• GOAL:
List each line in the records below that contains the string "grace", treating uppercase and lowercase as different.

(Stored data entries)
····················

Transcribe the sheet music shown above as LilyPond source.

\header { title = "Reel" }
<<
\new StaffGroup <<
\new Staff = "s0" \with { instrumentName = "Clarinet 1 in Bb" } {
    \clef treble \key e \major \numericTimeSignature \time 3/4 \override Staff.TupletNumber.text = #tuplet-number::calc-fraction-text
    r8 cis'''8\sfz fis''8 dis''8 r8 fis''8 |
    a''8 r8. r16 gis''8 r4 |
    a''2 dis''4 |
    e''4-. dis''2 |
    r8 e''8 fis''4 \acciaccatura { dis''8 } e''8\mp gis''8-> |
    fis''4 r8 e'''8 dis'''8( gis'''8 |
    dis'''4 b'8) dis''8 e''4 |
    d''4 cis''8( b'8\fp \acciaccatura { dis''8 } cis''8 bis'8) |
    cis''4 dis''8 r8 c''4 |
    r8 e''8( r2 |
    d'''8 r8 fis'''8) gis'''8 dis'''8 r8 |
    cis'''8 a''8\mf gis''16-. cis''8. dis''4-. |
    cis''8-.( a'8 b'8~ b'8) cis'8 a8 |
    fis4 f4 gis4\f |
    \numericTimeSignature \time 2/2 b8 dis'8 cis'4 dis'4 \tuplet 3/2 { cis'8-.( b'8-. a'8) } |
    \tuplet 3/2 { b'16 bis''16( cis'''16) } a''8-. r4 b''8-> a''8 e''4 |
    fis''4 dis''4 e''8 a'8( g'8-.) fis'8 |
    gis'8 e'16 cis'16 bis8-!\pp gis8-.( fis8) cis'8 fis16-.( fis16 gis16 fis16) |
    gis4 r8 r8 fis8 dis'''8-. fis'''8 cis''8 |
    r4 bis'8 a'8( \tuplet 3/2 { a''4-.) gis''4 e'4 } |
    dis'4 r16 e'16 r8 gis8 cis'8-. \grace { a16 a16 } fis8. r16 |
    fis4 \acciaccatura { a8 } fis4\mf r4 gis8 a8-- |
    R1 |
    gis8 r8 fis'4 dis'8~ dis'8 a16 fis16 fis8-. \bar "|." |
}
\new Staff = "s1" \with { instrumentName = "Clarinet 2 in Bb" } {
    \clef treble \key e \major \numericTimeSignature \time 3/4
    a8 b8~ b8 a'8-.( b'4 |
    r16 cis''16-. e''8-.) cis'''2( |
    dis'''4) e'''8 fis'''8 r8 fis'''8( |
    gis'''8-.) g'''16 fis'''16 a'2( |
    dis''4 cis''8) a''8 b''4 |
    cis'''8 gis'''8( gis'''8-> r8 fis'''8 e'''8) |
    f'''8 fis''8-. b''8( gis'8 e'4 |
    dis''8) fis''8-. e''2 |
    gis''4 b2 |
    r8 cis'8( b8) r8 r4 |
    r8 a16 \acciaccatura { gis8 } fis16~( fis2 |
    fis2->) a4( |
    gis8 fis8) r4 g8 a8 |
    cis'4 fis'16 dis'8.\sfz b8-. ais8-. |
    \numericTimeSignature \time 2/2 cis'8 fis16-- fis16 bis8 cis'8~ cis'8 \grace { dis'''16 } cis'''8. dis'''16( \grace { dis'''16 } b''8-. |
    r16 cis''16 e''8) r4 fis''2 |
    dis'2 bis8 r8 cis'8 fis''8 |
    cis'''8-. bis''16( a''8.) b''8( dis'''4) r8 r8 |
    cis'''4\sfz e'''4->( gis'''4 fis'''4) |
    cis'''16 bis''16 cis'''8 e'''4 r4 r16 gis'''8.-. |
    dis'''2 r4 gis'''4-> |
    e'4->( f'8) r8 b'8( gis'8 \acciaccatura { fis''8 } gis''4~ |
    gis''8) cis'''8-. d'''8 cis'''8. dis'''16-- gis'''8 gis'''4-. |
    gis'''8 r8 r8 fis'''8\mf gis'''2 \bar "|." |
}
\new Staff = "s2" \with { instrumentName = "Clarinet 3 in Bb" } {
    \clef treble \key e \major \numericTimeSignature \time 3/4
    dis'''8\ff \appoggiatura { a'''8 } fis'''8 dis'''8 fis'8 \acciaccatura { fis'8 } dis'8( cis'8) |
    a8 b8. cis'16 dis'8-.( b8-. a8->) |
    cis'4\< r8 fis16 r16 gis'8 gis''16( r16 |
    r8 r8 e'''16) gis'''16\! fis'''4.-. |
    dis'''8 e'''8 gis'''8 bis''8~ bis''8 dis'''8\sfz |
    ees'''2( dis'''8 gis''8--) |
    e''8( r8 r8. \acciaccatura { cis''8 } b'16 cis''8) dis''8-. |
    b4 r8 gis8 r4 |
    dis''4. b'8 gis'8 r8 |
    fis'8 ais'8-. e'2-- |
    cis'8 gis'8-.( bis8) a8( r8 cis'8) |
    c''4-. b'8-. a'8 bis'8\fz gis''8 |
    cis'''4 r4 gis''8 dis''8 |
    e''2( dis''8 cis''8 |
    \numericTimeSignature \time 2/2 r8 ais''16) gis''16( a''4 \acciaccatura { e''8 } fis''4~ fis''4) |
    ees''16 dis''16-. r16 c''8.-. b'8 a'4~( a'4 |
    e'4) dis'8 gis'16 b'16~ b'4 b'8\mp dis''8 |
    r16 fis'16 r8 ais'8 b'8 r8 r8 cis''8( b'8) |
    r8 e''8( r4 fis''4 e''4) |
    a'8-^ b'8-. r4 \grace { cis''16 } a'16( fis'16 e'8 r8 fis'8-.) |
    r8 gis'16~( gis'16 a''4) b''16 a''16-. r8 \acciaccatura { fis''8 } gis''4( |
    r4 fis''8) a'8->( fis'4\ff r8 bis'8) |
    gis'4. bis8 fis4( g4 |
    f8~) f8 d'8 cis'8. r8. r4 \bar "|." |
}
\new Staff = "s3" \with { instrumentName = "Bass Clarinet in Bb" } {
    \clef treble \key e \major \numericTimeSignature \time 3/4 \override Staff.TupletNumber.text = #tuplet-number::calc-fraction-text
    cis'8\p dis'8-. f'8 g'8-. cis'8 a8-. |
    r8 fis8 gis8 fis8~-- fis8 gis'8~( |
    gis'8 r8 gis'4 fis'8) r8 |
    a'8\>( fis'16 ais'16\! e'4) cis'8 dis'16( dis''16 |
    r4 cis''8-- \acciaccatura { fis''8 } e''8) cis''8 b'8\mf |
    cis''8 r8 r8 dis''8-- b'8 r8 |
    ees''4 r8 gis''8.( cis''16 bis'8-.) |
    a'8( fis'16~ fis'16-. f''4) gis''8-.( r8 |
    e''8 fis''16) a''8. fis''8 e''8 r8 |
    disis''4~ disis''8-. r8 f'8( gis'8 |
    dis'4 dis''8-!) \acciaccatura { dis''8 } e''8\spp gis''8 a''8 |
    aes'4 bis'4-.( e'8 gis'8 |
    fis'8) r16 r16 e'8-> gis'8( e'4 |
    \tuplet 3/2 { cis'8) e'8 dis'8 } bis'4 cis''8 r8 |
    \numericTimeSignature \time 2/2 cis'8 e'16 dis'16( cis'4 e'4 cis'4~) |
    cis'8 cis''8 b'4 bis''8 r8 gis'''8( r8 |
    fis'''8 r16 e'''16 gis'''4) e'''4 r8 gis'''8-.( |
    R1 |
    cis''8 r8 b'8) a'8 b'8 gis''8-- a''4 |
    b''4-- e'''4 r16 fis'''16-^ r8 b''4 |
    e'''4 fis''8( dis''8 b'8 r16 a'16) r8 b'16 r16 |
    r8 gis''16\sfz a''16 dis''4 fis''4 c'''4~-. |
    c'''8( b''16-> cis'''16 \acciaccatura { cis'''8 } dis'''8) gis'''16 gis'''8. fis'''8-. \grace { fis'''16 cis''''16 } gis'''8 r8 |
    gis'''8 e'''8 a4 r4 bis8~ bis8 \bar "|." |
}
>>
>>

····················

• WRITTEN SOLUTION:
    dis'4 r16 e'16 r8 gis8 cis'8-. \grace { a16 a16 } fis8. r16 |
    \numericTimeSignature \time 2/2 cis'8 fis16-- fis16 bis8 cis'8~ cis'8 \grace { dis'''16 } cis'''8. dis'''16( \grace { dis'''16 } b''8-. |
    a'8-^ b'8-. r4 \grace { cis''16 } a'16( fis'16 e'8 r8 fis'8-.) |
    c'''8( b''16-> cis'''16 \acciaccatura { cis'''8 } dis'''8) gis'''16 gis'''8. fis'''8-. \grace { fis'''16 cis''''16 } gis'''8 r8 |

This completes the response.